* Material provided *
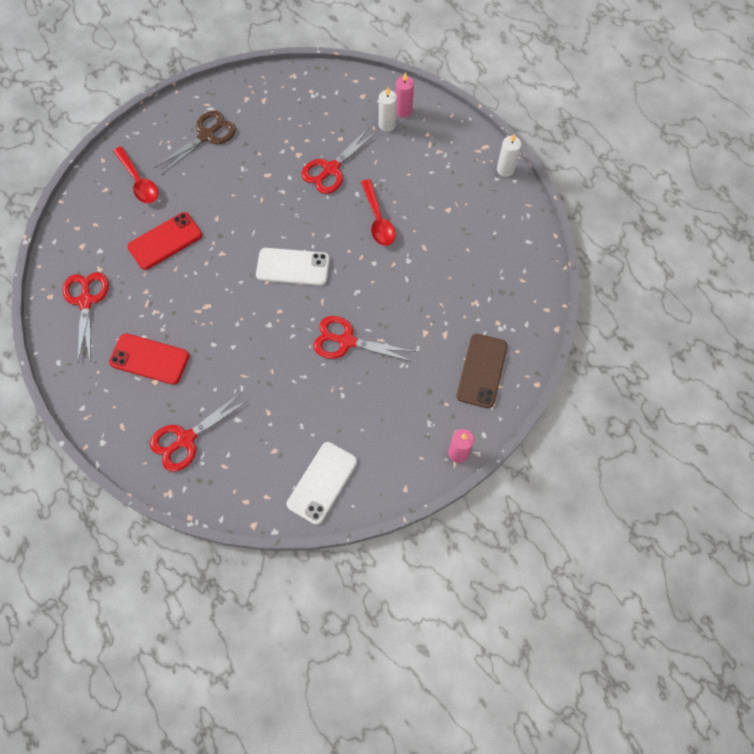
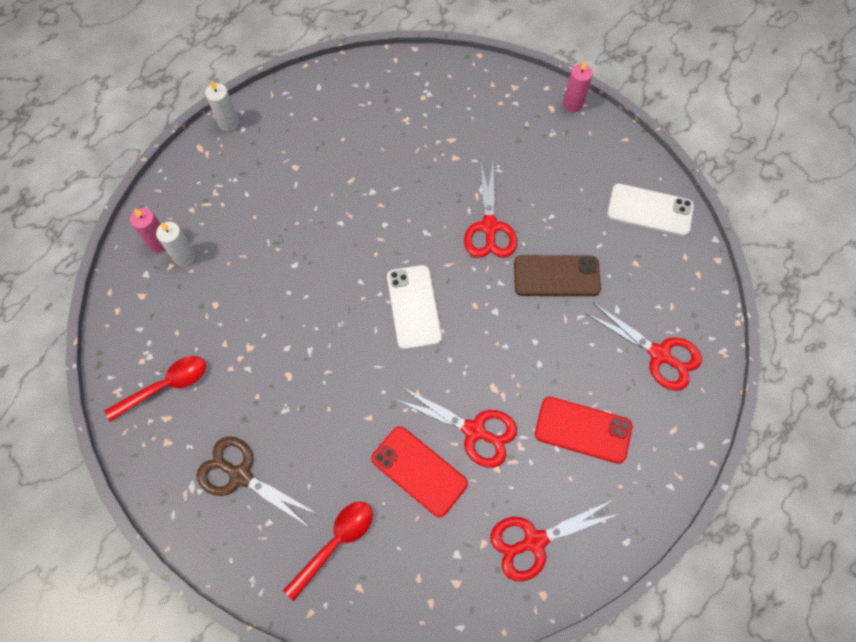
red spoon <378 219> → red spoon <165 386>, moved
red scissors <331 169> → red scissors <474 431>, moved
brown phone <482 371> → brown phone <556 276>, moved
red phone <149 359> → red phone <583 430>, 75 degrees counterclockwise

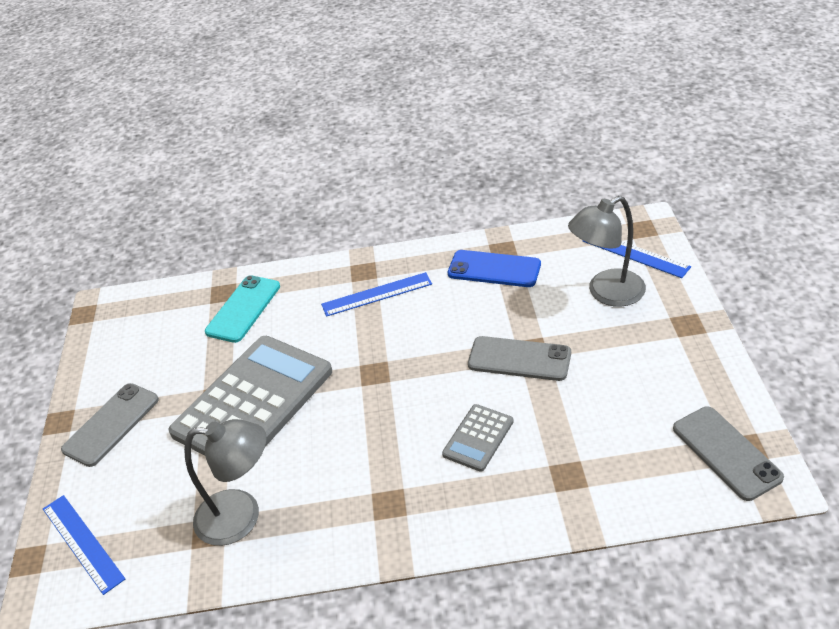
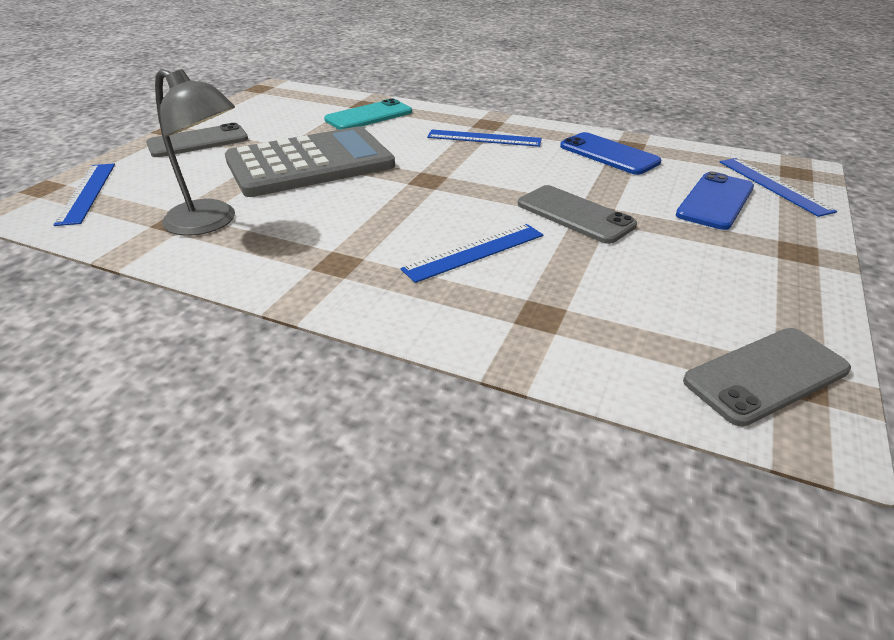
grey calculator <478 438> → blue ruler <474 252>
grey lamp <606 293> → blue phone <715 201>
grey phone <726 453> → grey phone <766 375>, 60 degrees clockwise

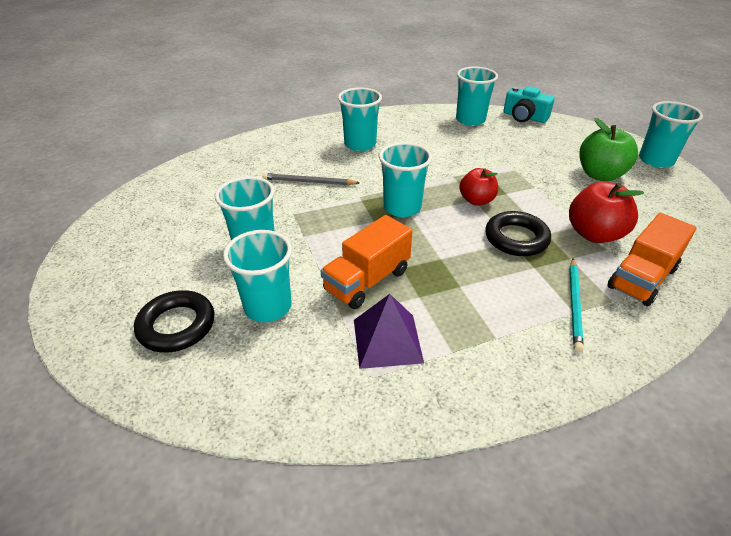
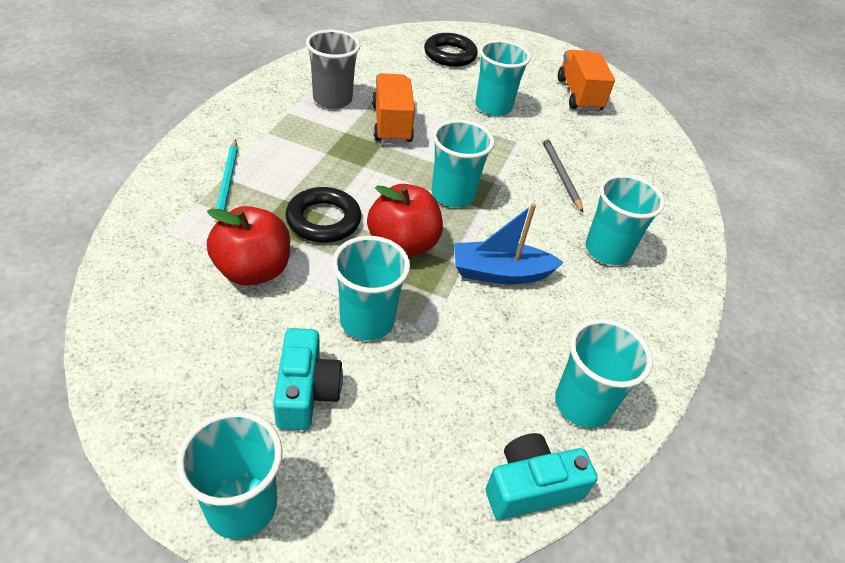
turquoise pencil <574 305> → turquoise pencil <227 183>, 150 degrees counterclockwise
green apple <600 175> → turquoise camera <306 391>
purple pyramid <387 340> → grey cup <332 99>
turquoise cup <268 307> → turquoise cup <367 321>, moved
red apple <476 200> → red apple <403 244>, x1.50
- → blue boat <500 273>
grey pencil <308 182> → grey pencil <560 174>, 60 degrees counterclockwise
orange truck <642 278> → orange truck <579 95>, moved

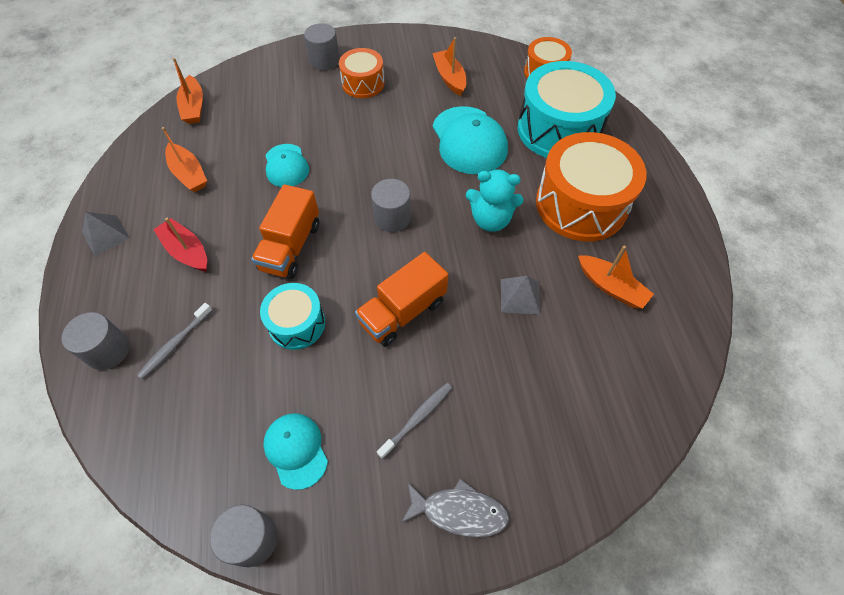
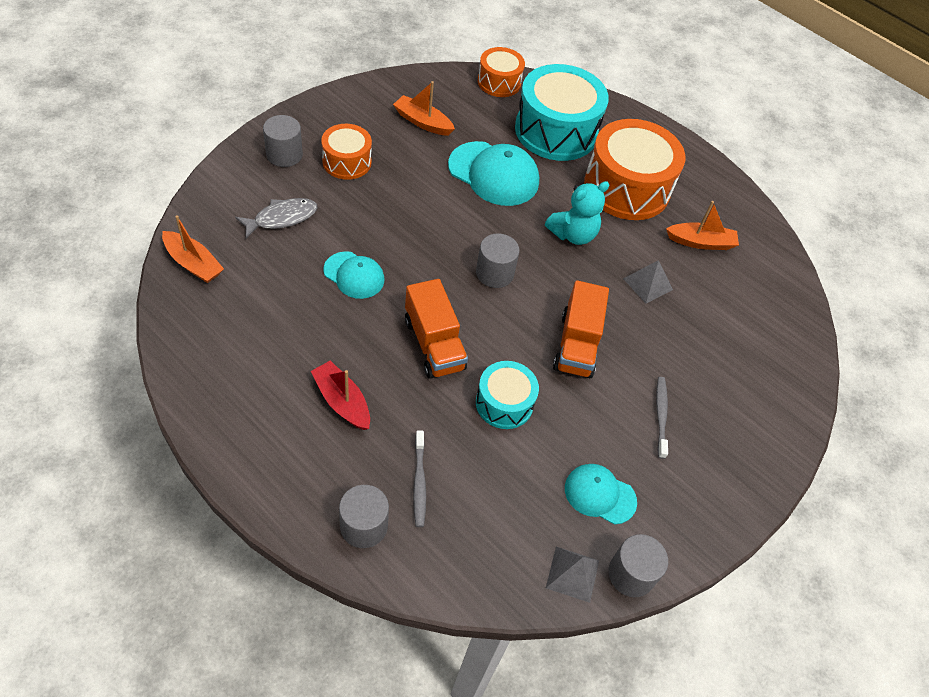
grey fish <459 511> → grey fish <281 218>, moved
red boat <186 251> → red boat <342 401>, 45 degrees clockwise
grey pyramid <105 235> → grey pyramid <572 574>, moved
orange boat <189 174> → -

* Your assignment *
Print every line of the material above exactly as it reads, skipping the pictures.

* Problem solution *
red spoon <378 219> → red spoon <165 386>, moved
red scissors <331 169> → red scissors <474 431>, moved
brown phone <482 371> → brown phone <556 276>, moved
red phone <149 359> → red phone <583 430>, 75 degrees counterclockwise

grey calculator <478 438> → blue ruler <474 252>
grey lamp <606 293> → blue phone <715 201>
grey phone <726 453> → grey phone <766 375>, 60 degrees clockwise

turquoise pencil <574 305> → turquoise pencil <227 183>, 150 degrees counterclockwise
green apple <600 175> → turquoise camera <306 391>
purple pyramid <387 340> → grey cup <332 99>
turquoise cup <268 307> → turquoise cup <367 321>, moved
red apple <476 200> → red apple <403 244>, x1.50
- → blue boat <500 273>
grey pencil <308 182> → grey pencil <560 174>, 60 degrees counterclockwise
orange truck <642 278> → orange truck <579 95>, moved

grey fish <459 511> → grey fish <281 218>, moved
red boat <186 251> → red boat <342 401>, 45 degrees clockwise
grey pyramid <105 235> → grey pyramid <572 574>, moved
orange boat <189 174> → -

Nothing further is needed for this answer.